• [Task to complete]
Reproduce every entry below exactly, minus the pictures.

== Segment start ==

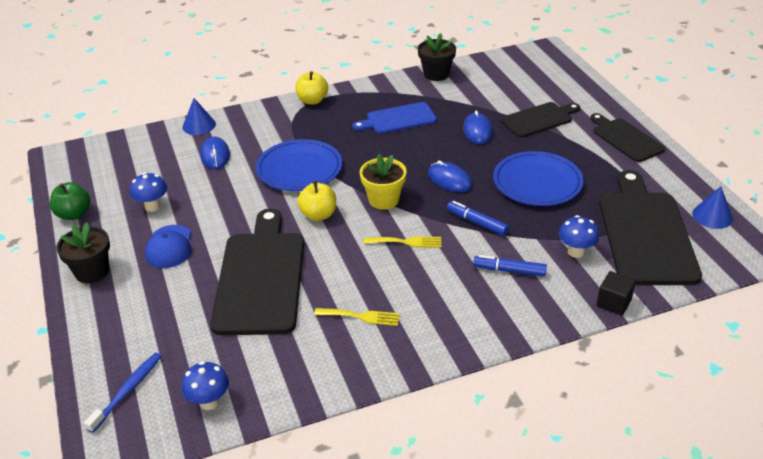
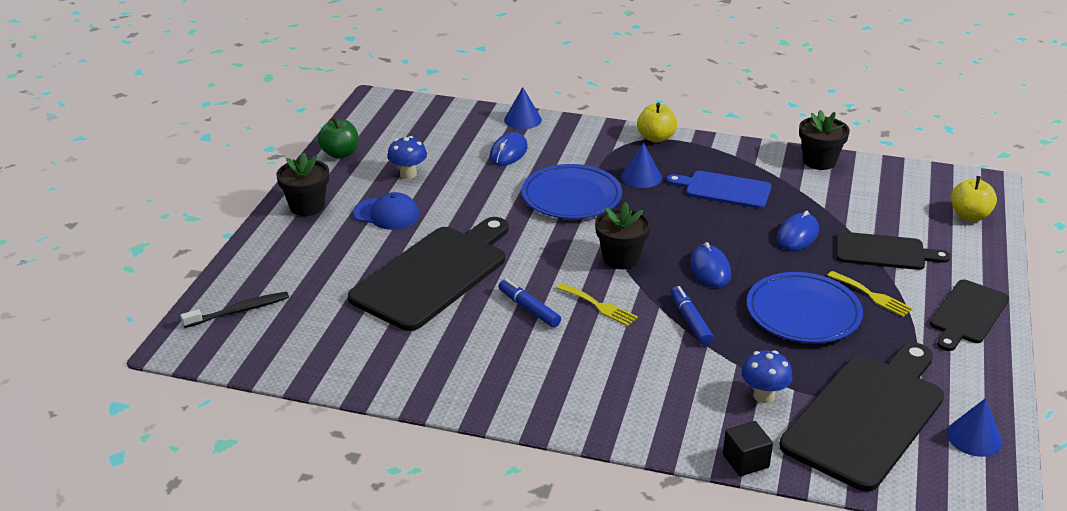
camera: 35 degrees right, 5 degrees down
(127, 391) = (239, 311): blue toothbrush -> black toothbrush
(169, 247) = (386, 214): blue cap -> blue cap turned 105 degrees counterclockwise
(209, 402) = (288, 351): blue mushroom -> none
(318, 215) = (543, 244): yellow apple -> yellow apple (969, 216)
(333, 133) = (641, 177): none -> blue cone
(361, 316) = (483, 348): yellow fork -> yellow fork (872, 295)
(383, 200) = (621, 258): yellow flower pot -> black flower pot
(509, 271) = (671, 379): blue marker -> blue marker (529, 309)
(625, 139) = (967, 314): black cutting board -> black cutting board turned 150 degrees counterclockwise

== Segment end ==

• [Task output]
camera: 35 degrees right, 5 degrees down
(127, 391) = (239, 311): blue toothbrush -> black toothbrush
(169, 247) = (386, 214): blue cap -> blue cap turned 105 degrees counterclockwise
(209, 402) = (288, 351): blue mushroom -> none
(318, 215) = (543, 244): yellow apple -> yellow apple (969, 216)
(333, 133) = (641, 177): none -> blue cone
(361, 316) = (483, 348): yellow fork -> yellow fork (872, 295)
(383, 200) = (621, 258): yellow flower pot -> black flower pot
(509, 271) = (671, 379): blue marker -> blue marker (529, 309)
(625, 139) = (967, 314): black cutting board -> black cutting board turned 150 degrees counterclockwise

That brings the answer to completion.